• **Input data**
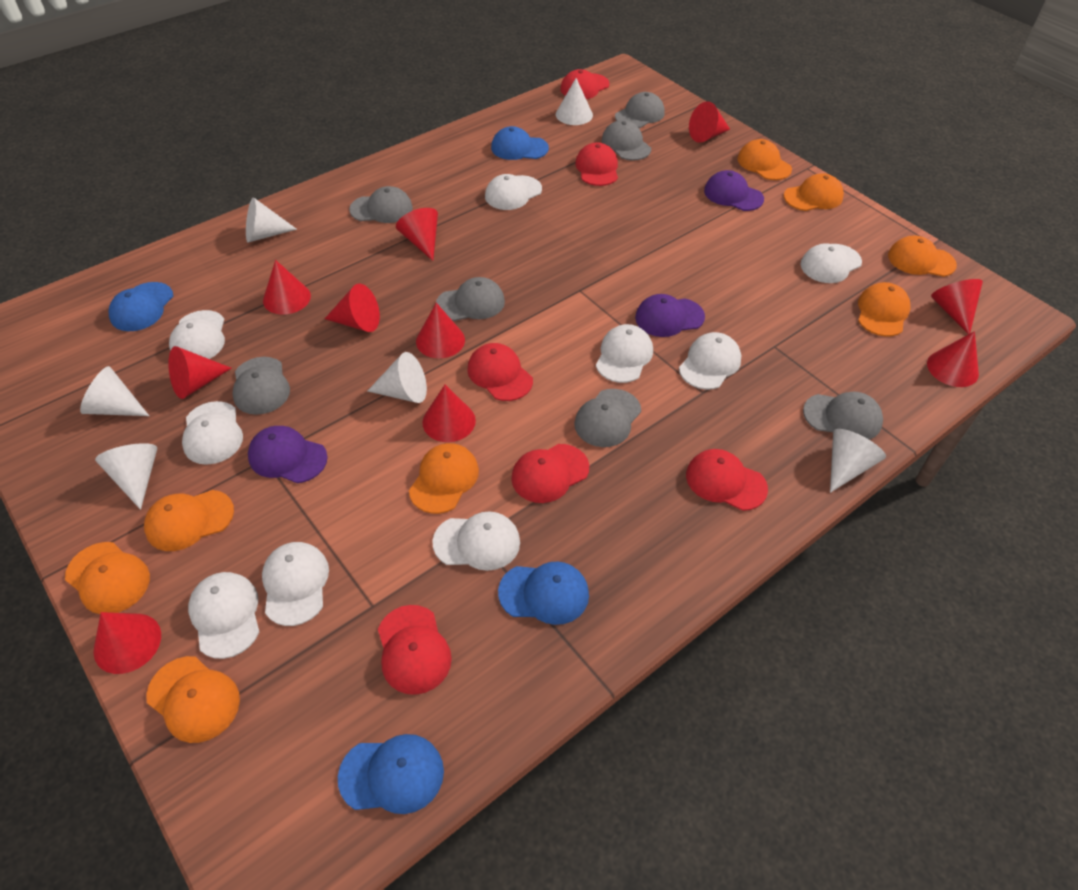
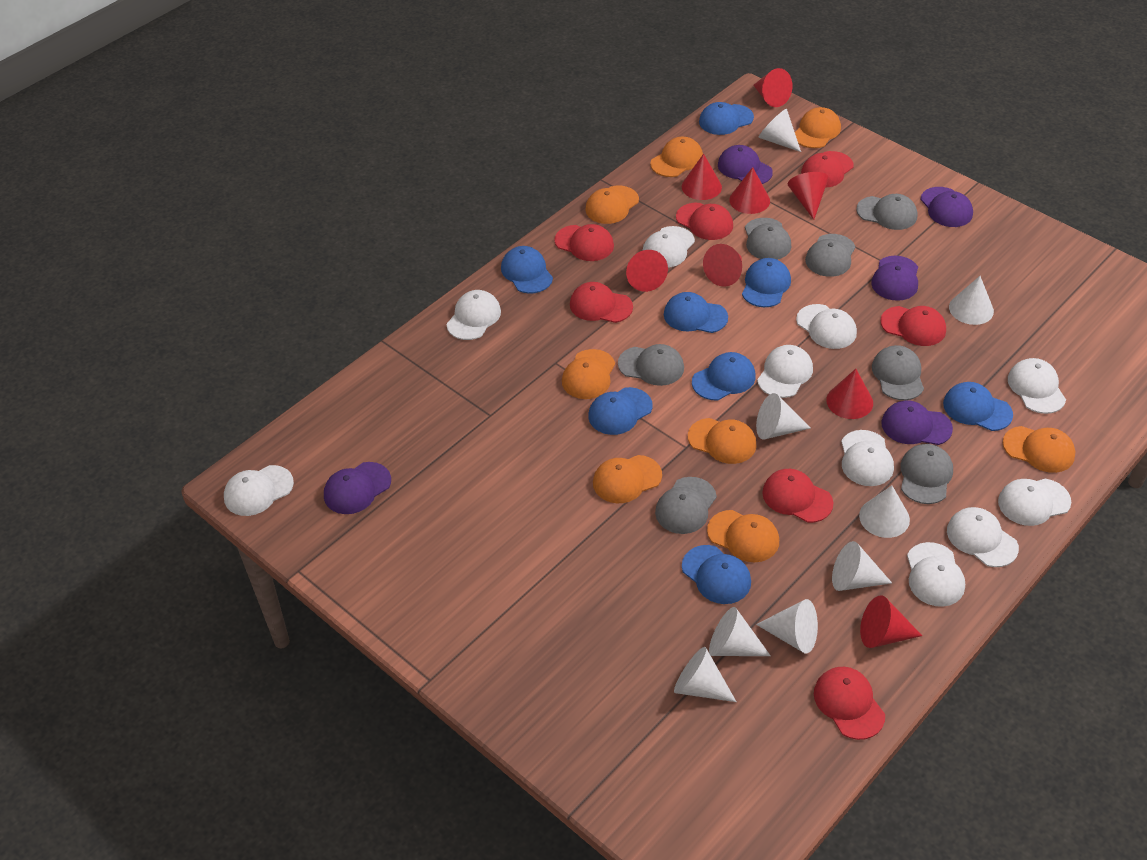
blue cap: 4 -> 8
purple cap: 3 -> 5
red cap: 6 -> 7
red cone: 10 -> 8
white cap: 9 -> 10
white cone: 6 -> 8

• **What the task asks**
Please retype the data exactly, but do not carry over any picture.

• **Written solution**
blue cap: 4 -> 8
purple cap: 3 -> 5
red cap: 6 -> 7
red cone: 10 -> 8
white cap: 9 -> 10
white cone: 6 -> 8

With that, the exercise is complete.